■ The data:
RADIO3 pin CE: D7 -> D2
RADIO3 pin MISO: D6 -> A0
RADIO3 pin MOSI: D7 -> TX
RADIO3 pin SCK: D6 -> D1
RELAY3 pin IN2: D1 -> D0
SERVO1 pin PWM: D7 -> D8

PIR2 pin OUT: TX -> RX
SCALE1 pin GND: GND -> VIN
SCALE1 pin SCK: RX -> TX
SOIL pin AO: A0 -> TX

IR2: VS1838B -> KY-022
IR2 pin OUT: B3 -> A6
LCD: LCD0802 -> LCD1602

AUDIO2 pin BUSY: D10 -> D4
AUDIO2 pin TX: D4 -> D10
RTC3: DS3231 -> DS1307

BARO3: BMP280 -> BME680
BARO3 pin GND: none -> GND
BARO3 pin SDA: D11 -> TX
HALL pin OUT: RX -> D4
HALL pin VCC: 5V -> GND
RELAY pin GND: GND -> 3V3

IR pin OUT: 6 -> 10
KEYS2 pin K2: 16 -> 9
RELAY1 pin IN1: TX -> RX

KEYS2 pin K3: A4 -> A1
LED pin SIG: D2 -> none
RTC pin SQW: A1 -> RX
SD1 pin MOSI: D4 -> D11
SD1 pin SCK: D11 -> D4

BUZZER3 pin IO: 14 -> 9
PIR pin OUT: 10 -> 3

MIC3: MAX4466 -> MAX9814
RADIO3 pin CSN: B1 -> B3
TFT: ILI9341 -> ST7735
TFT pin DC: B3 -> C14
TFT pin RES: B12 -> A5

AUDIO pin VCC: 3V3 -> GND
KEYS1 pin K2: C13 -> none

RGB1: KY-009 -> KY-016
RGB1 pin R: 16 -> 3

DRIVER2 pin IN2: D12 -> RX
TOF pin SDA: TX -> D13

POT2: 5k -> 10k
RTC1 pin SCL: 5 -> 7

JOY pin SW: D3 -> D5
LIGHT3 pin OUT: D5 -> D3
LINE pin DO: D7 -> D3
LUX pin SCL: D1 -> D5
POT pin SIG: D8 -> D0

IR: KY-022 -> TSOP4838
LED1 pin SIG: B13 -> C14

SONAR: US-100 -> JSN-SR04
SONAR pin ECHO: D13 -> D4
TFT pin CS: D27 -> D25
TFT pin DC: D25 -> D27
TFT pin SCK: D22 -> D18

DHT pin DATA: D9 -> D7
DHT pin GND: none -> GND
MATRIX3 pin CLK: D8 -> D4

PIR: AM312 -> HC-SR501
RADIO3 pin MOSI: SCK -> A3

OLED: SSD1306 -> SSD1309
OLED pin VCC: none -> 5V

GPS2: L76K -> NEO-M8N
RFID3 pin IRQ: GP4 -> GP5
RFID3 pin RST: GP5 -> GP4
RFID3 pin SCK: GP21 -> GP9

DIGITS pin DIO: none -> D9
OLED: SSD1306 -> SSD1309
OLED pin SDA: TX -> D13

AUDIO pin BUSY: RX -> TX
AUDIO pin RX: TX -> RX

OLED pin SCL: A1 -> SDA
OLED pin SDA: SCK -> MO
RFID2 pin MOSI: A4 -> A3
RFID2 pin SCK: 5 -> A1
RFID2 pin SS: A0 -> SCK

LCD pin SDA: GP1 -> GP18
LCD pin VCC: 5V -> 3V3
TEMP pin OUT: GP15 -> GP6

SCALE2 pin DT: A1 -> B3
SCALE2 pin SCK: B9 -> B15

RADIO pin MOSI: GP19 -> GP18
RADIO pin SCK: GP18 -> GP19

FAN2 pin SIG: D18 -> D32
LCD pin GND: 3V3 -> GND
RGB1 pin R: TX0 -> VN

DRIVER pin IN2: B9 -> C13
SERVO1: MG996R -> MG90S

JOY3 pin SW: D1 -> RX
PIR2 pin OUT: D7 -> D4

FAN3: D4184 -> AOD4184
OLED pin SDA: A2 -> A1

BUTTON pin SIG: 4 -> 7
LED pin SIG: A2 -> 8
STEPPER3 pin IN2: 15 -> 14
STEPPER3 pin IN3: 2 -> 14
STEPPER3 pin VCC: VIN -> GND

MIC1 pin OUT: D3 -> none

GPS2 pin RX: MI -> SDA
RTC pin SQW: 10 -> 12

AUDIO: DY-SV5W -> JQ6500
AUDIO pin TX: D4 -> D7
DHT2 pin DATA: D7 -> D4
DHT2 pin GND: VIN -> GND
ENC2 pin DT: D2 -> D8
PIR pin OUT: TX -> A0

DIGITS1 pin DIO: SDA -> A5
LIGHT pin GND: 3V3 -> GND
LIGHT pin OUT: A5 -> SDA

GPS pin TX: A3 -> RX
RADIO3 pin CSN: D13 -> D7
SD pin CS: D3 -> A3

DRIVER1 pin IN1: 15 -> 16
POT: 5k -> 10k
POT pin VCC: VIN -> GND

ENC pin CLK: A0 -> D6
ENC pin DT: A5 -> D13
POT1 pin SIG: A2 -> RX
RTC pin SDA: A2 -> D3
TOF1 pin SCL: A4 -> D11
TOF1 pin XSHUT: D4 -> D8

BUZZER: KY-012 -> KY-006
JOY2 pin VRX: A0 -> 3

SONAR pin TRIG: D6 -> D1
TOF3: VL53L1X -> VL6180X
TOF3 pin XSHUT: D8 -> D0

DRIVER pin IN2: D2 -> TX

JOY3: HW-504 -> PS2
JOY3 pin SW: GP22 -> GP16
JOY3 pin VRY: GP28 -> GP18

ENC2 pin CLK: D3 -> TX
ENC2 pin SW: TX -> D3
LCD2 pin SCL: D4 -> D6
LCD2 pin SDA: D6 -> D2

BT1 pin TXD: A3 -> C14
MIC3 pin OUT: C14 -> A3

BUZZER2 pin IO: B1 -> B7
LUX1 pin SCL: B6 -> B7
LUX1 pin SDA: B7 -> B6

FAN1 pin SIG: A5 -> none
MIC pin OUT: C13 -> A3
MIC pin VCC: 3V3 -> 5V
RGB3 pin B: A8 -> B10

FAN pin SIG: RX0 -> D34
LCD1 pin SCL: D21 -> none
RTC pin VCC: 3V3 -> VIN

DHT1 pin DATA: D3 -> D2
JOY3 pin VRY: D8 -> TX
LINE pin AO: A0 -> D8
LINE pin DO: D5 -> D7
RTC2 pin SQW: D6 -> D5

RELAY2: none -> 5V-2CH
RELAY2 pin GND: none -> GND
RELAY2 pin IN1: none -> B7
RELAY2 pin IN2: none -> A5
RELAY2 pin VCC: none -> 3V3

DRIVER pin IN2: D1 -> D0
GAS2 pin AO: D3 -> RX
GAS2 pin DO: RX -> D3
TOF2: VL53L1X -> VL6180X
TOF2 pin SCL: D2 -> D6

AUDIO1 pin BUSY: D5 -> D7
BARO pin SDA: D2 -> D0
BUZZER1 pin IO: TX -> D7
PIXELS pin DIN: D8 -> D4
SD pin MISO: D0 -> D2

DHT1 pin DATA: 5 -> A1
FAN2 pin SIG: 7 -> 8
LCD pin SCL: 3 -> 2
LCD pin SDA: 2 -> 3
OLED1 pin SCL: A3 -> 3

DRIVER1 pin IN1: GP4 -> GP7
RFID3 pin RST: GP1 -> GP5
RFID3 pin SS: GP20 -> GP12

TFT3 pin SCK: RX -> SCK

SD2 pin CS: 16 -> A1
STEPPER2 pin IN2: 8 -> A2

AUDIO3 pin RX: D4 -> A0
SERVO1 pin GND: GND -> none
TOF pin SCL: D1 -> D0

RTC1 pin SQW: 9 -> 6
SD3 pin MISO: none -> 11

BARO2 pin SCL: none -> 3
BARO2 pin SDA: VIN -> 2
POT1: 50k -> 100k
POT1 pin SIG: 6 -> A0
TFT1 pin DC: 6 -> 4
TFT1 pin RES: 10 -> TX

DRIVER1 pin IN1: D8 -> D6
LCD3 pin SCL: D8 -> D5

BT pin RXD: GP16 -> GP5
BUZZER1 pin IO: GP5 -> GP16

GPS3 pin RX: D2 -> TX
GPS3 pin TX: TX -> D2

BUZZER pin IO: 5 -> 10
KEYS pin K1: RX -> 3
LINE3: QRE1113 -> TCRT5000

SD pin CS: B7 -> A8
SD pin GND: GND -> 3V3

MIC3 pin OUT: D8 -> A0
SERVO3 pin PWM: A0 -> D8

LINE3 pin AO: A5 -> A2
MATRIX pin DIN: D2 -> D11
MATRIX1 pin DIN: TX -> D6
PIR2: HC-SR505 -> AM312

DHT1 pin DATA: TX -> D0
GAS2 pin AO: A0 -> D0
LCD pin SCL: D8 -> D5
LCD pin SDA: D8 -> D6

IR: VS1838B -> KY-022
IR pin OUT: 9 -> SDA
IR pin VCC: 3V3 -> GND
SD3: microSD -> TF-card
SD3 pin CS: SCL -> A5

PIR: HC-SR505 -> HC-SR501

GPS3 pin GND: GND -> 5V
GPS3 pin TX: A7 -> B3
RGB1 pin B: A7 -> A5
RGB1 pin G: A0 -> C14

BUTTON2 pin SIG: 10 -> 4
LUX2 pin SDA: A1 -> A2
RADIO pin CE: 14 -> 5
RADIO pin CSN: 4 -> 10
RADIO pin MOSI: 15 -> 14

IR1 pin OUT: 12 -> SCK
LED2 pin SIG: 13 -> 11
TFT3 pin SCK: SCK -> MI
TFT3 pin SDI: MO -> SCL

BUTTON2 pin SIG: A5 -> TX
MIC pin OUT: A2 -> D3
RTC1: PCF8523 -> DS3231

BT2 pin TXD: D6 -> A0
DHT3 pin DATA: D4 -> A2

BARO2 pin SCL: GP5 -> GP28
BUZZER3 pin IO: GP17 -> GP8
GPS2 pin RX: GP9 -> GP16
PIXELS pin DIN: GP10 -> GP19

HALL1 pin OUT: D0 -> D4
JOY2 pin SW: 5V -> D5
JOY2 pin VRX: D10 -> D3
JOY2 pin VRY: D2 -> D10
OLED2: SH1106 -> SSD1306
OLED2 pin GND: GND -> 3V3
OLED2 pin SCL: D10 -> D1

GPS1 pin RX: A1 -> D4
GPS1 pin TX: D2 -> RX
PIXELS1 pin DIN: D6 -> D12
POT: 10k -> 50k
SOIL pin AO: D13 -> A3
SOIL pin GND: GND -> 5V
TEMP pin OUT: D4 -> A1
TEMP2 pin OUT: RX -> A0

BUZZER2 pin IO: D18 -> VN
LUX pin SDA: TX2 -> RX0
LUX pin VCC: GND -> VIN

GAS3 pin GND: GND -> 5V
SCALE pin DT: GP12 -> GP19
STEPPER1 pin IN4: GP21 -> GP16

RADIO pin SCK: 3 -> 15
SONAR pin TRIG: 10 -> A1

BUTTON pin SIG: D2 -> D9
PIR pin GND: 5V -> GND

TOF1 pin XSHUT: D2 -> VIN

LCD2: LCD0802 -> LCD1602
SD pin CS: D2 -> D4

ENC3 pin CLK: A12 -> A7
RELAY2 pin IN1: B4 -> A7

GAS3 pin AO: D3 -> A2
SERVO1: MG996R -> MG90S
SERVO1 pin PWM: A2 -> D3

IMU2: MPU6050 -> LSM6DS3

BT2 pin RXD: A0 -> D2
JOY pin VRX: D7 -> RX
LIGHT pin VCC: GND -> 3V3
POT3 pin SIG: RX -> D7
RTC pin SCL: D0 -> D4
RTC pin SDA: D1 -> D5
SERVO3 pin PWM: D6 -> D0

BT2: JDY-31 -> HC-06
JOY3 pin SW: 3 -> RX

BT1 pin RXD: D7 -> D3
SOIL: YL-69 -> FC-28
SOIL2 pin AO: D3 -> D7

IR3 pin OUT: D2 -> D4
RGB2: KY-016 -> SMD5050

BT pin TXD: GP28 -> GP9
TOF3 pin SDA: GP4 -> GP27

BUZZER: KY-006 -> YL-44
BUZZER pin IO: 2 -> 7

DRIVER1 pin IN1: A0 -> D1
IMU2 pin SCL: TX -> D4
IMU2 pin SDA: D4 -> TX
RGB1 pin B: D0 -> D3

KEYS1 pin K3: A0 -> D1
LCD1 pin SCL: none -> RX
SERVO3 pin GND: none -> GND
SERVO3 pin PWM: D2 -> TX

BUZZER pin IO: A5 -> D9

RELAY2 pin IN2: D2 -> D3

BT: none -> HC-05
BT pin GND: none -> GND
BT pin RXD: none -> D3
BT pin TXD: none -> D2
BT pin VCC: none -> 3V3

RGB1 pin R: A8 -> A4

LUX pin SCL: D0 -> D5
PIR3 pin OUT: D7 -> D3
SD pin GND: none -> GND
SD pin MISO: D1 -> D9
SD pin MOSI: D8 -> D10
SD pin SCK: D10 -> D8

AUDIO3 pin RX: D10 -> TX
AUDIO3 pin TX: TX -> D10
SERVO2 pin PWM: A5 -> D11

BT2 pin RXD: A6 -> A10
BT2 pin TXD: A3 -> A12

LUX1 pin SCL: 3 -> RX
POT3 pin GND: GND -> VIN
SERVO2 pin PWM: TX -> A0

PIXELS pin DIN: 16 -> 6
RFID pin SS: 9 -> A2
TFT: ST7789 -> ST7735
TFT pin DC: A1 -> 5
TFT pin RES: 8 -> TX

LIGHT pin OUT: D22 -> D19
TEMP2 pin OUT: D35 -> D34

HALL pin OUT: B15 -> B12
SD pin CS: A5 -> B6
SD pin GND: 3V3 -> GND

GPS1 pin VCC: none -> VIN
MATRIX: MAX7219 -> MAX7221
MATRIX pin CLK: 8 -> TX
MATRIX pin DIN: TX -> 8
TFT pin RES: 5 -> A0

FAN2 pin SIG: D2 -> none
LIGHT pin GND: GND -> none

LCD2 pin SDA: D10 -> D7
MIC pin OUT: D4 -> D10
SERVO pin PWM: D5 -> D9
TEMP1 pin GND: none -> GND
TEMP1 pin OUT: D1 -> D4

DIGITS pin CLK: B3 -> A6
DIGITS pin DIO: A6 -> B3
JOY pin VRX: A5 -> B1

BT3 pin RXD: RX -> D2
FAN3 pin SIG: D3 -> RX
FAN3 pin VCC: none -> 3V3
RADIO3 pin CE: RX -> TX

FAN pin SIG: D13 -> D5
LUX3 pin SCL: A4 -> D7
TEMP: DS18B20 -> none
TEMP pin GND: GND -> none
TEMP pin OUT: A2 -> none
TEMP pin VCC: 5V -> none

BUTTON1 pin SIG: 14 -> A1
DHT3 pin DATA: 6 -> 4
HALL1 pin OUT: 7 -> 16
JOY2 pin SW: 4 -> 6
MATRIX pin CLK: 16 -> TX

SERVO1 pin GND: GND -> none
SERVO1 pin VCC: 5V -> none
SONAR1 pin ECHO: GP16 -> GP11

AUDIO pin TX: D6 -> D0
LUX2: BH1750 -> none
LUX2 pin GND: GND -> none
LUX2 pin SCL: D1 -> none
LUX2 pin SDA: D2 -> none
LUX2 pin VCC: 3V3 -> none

■ Task details:
Take exactly the lines from the one containing "PIXELS1 pin DIN: D6 -> D12" through the one containing "RGB1 pin R: A8 -> A4" in the data above, and output them with nothing added.

■ Output of the task:
PIXELS1 pin DIN: D6 -> D12
POT: 10k -> 50k
SOIL pin AO: D13 -> A3
SOIL pin GND: GND -> 5V
TEMP pin OUT: D4 -> A1
TEMP2 pin OUT: RX -> A0

BUZZER2 pin IO: D18 -> VN
LUX pin SDA: TX2 -> RX0
LUX pin VCC: GND -> VIN

GAS3 pin GND: GND -> 5V
SCALE pin DT: GP12 -> GP19
STEPPER1 pin IN4: GP21 -> GP16

RADIO pin SCK: 3 -> 15
SONAR pin TRIG: 10 -> A1

BUTTON pin SIG: D2 -> D9
PIR pin GND: 5V -> GND

TOF1 pin XSHUT: D2 -> VIN

LCD2: LCD0802 -> LCD1602
SD pin CS: D2 -> D4

ENC3 pin CLK: A12 -> A7
RELAY2 pin IN1: B4 -> A7

GAS3 pin AO: D3 -> A2
SERVO1: MG996R -> MG90S
SERVO1 pin PWM: A2 -> D3

IMU2: MPU6050 -> LSM6DS3

BT2 pin RXD: A0 -> D2
JOY pin VRX: D7 -> RX
LIGHT pin VCC: GND -> 3V3
POT3 pin SIG: RX -> D7
RTC pin SCL: D0 -> D4
RTC pin SDA: D1 -> D5
SERVO3 pin PWM: D6 -> D0

BT2: JDY-31 -> HC-06
JOY3 pin SW: 3 -> RX

BT1 pin RXD: D7 -> D3
SOIL: YL-69 -> FC-28
SOIL2 pin AO: D3 -> D7

IR3 pin OUT: D2 -> D4
RGB2: KY-016 -> SMD5050

BT pin TXD: GP28 -> GP9
TOF3 pin SDA: GP4 -> GP27

BUZZER: KY-006 -> YL-44
BUZZER pin IO: 2 -> 7

DRIVER1 pin IN1: A0 -> D1
IMU2 pin SCL: TX -> D4
IMU2 pin SDA: D4 -> TX
RGB1 pin B: D0 -> D3

KEYS1 pin K3: A0 -> D1
LCD1 pin SCL: none -> RX
SERVO3 pin GND: none -> GND
SERVO3 pin PWM: D2 -> TX

BUZZER pin IO: A5 -> D9

RELAY2 pin IN2: D2 -> D3

BT: none -> HC-05
BT pin GND: none -> GND
BT pin RXD: none -> D3
BT pin TXD: none -> D2
BT pin VCC: none -> 3V3

RGB1 pin R: A8 -> A4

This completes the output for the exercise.